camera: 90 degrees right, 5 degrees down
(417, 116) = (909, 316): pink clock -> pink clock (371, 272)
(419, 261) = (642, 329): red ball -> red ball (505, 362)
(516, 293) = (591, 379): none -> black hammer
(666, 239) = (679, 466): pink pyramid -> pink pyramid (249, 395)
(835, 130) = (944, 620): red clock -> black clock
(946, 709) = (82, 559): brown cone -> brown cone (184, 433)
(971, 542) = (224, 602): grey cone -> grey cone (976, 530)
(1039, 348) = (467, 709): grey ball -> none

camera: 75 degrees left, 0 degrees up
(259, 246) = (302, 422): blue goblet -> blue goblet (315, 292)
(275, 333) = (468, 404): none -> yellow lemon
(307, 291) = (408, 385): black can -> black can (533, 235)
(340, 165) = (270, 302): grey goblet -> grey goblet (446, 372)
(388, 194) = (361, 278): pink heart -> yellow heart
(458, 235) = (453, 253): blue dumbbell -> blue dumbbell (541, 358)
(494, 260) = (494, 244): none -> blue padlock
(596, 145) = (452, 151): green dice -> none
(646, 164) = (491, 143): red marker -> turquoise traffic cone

______________________________

Go through the material above and return each line that holds the word "ball".

● SOLUTION FOR THIS PROBLEM:
(419, 261) = (642, 329): red ball -> red ball (505, 362)
(1039, 348) = (467, 709): grey ball -> none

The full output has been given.